■ **WHAT THIS TASK INVOLVES**
Once the line containing "SW3: switch (0V, ADC) -> switch (+12V, 0V)" is found in the material below, it and every line after it should be transcribed exactly, with pictures left out and nothing added.

***** RECORDED DATA

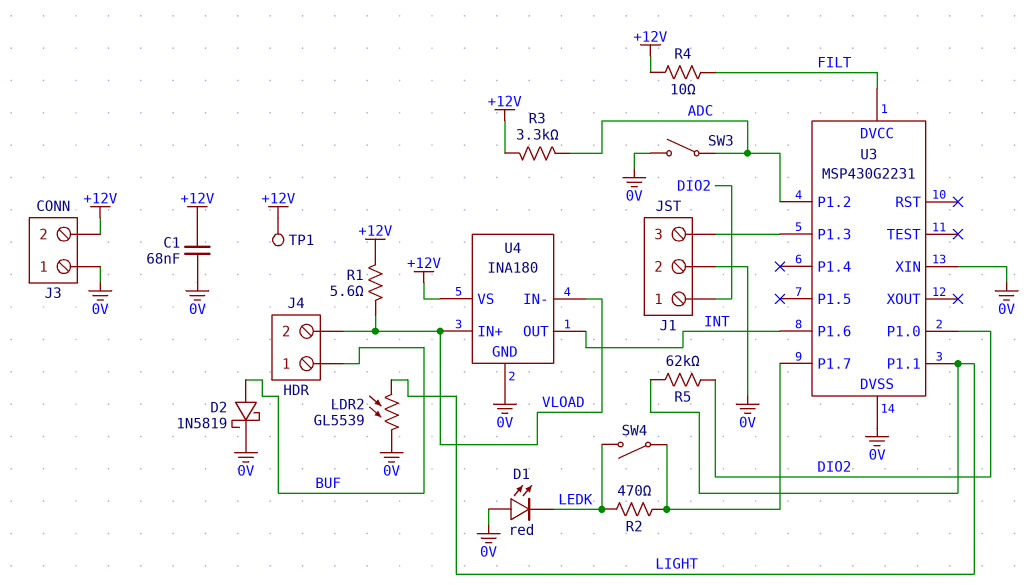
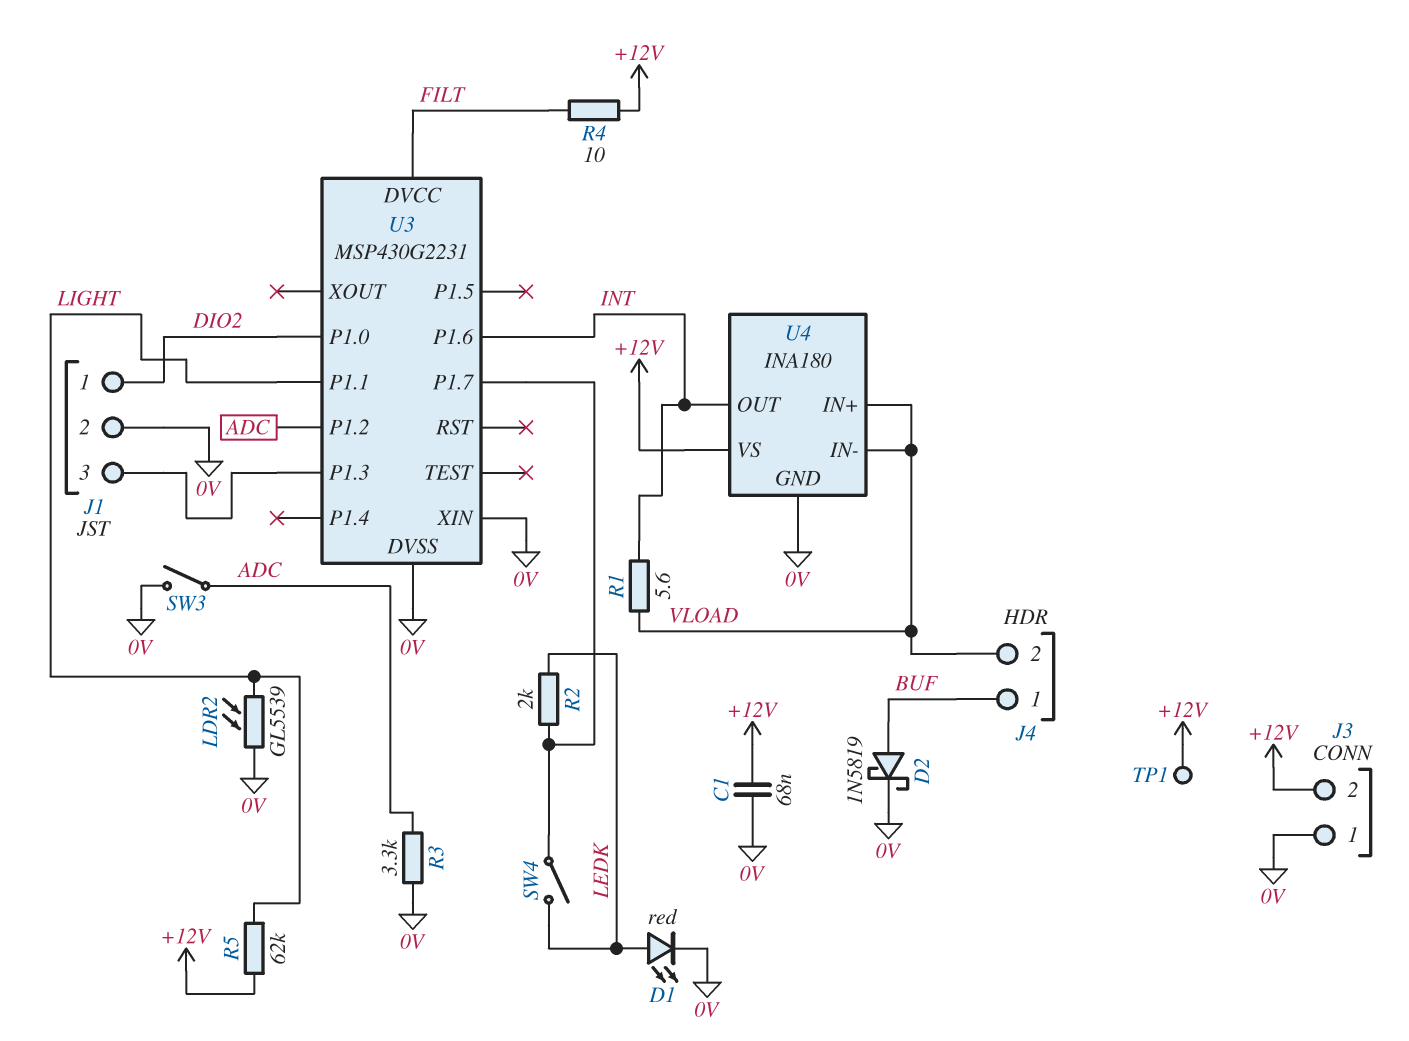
D1: LED red (A 0V, K LEDK) -> LED red (A LEDK, K 0V)
R1: 5.6 (+12V, VLOAD) -> 5.6 (INT, VLOAD)
R2: 470 (LEDK, U3/P1.7) -> 2k (LEDK, U3/P1.7)
R3: 3.3k (+12V, ADC) -> 3.3k (0V, ADC)
R5: 62k (DIO2, LIGHT) -> 62k (+12V, LIGHT)

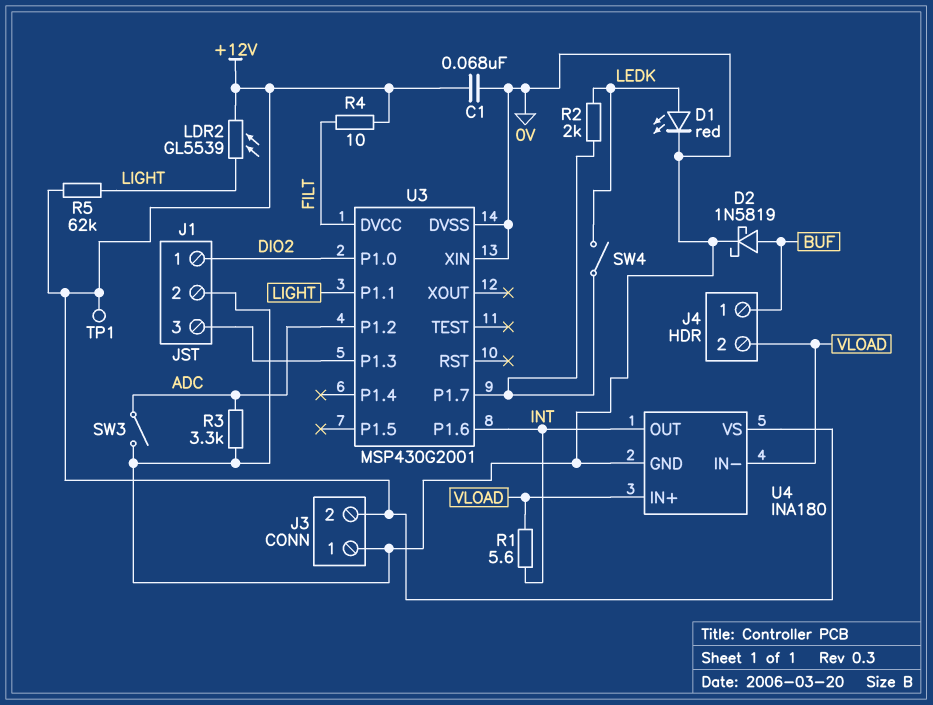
LDR2: GL5539 (0V, LIGHT) -> GL5539 (+12V, LIGHT)
U3: MSP430G2231 -> MSP430G2001

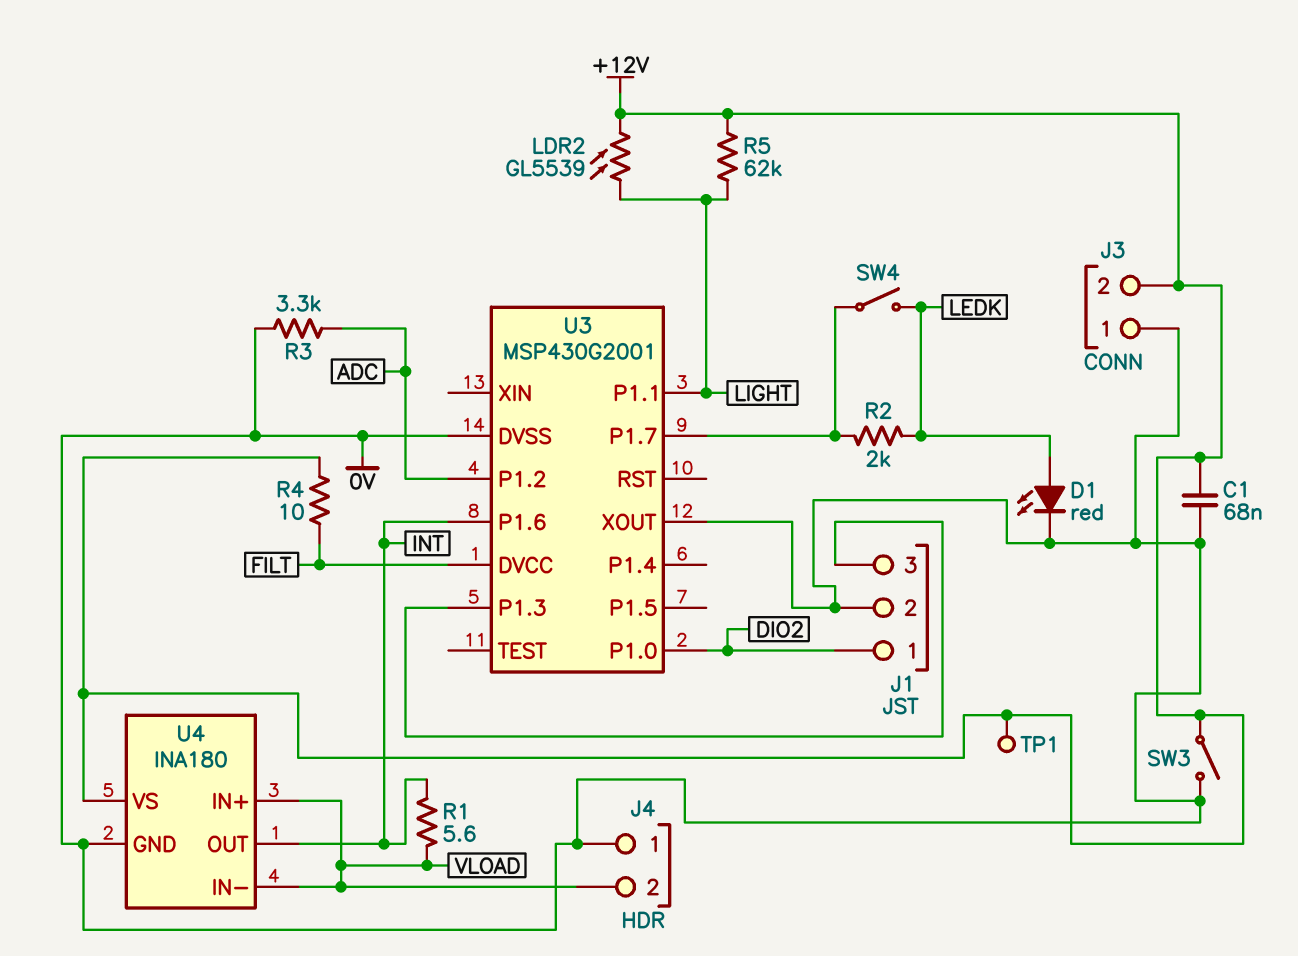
D2: schottky 1N5819 (A BUF, K 0V) -> none
J4 pin 1: BUF -> 0V
SW3: switch (0V, ADC) -> switch (+12V, 0V)
U3 pin XIN: 0V -> none
U3 pin XOUT: none -> 0V

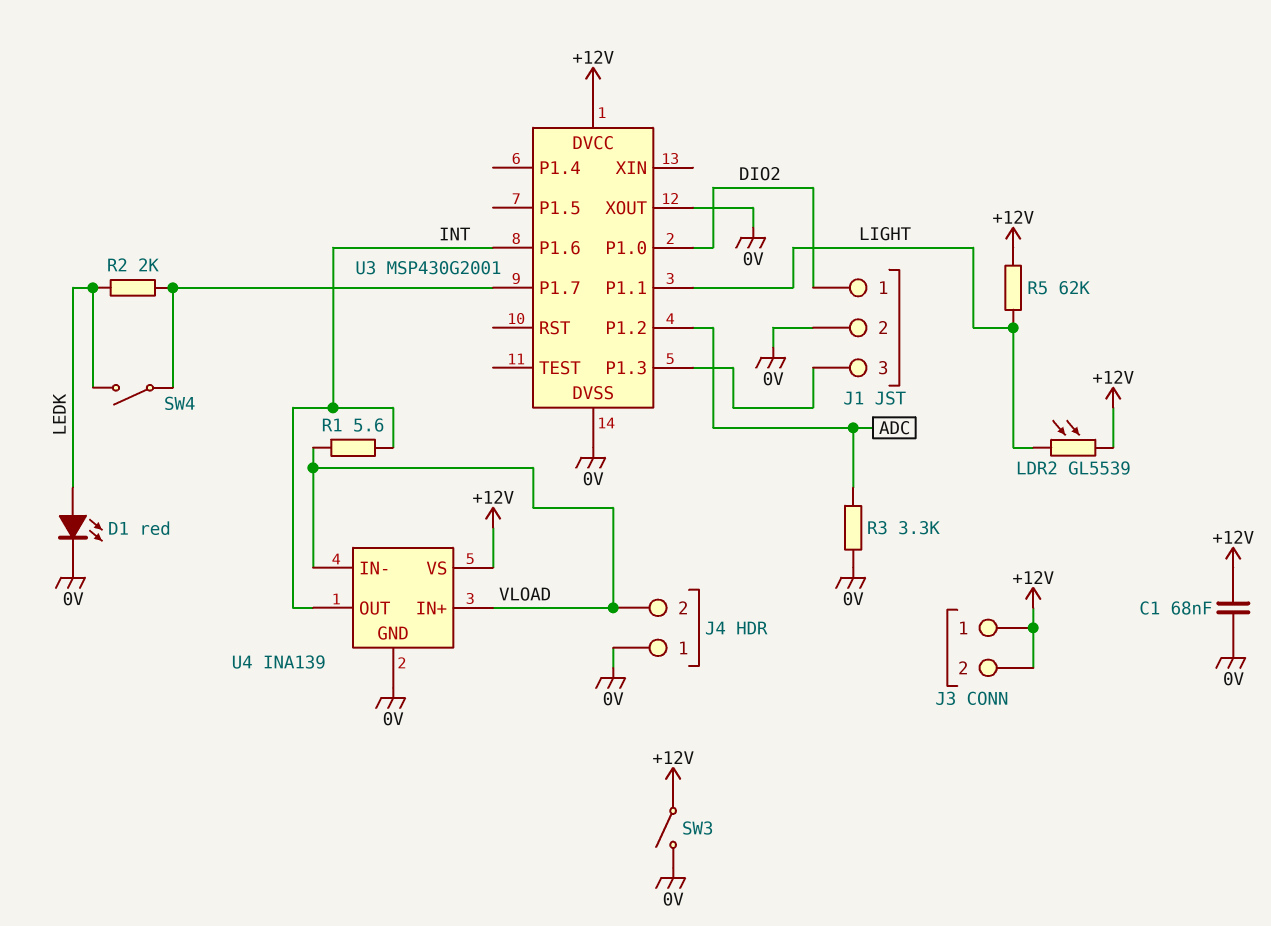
J3 pin 1: 0V -> +12V
R4: 10 (+12V, FILT) -> none
TP1: test point (+12V) -> none
U3 pin DVCC: FILT -> +12V
U4: INA180 -> INA139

**********

■ **RESULT**
SW3: switch (0V, ADC) -> switch (+12V, 0V)
U3 pin XIN: 0V -> none
U3 pin XOUT: none -> 0V

J3 pin 1: 0V -> +12V
R4: 10 (+12V, FILT) -> none
TP1: test point (+12V) -> none
U3 pin DVCC: FILT -> +12V
U4: INA180 -> INA139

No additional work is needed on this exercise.